EXERCISE GOAL: Find the lines below in which the string "eraser" occurs. Copy each one.

INPUT DATA:
========

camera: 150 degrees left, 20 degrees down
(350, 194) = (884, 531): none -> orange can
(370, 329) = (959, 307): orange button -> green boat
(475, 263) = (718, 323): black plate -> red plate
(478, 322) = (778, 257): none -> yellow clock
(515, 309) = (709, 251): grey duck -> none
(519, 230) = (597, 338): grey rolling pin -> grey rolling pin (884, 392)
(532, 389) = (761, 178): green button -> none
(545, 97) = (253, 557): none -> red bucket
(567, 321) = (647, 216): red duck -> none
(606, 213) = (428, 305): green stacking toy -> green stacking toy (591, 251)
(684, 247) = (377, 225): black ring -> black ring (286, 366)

========

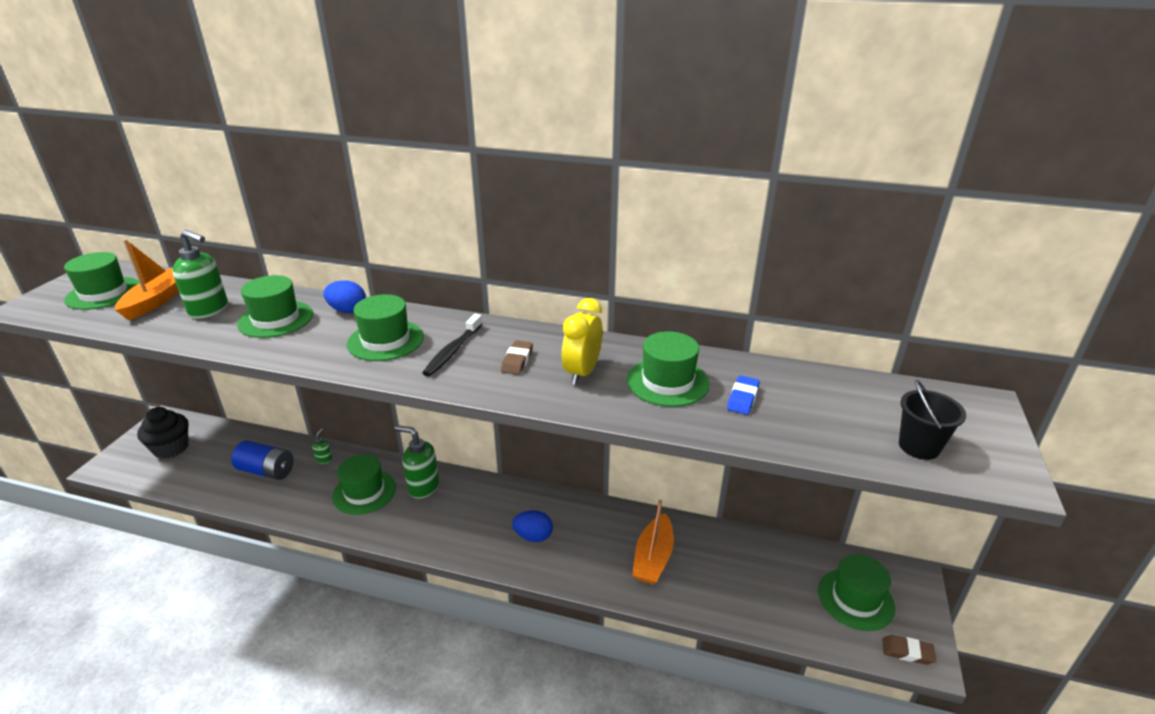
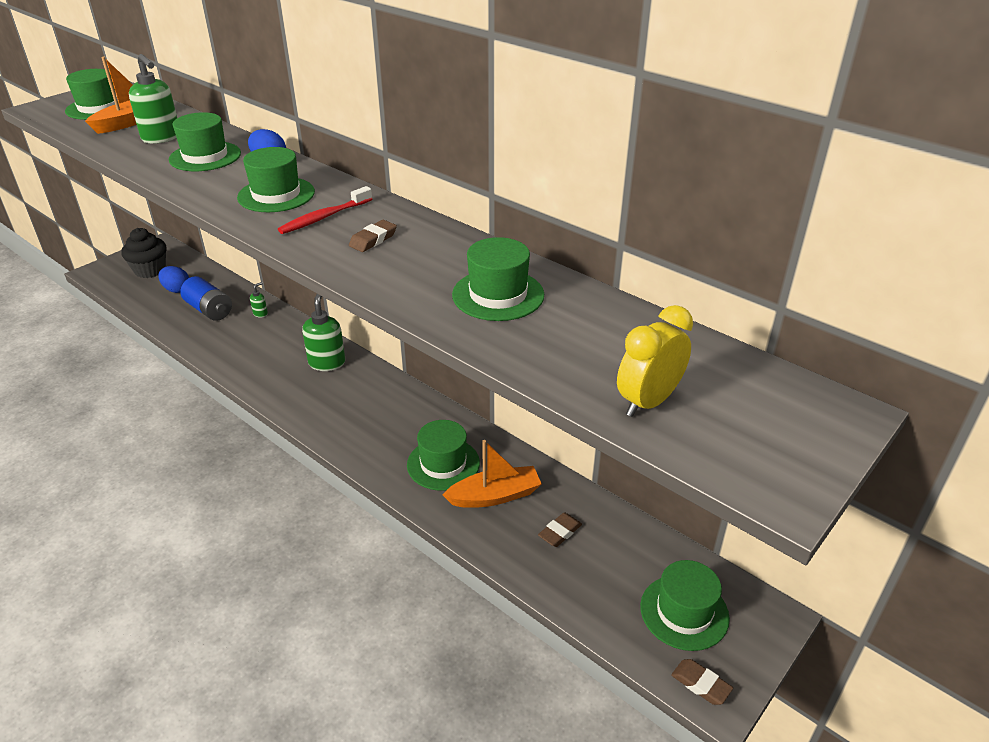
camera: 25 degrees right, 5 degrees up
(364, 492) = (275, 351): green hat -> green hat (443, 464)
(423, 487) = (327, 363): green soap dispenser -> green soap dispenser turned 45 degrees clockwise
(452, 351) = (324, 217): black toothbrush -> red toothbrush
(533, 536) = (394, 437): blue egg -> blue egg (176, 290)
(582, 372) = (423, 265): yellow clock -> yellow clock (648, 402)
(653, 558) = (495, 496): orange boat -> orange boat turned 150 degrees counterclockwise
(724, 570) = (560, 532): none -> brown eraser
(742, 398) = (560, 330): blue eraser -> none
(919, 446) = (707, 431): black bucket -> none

========

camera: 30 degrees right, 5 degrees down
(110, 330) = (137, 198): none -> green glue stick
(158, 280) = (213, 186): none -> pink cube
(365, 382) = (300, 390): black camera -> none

========

EXERCISE ANSWER:
(724, 570) = (560, 532): none -> brown eraser
(742, 398) = (560, 330): blue eraser -> none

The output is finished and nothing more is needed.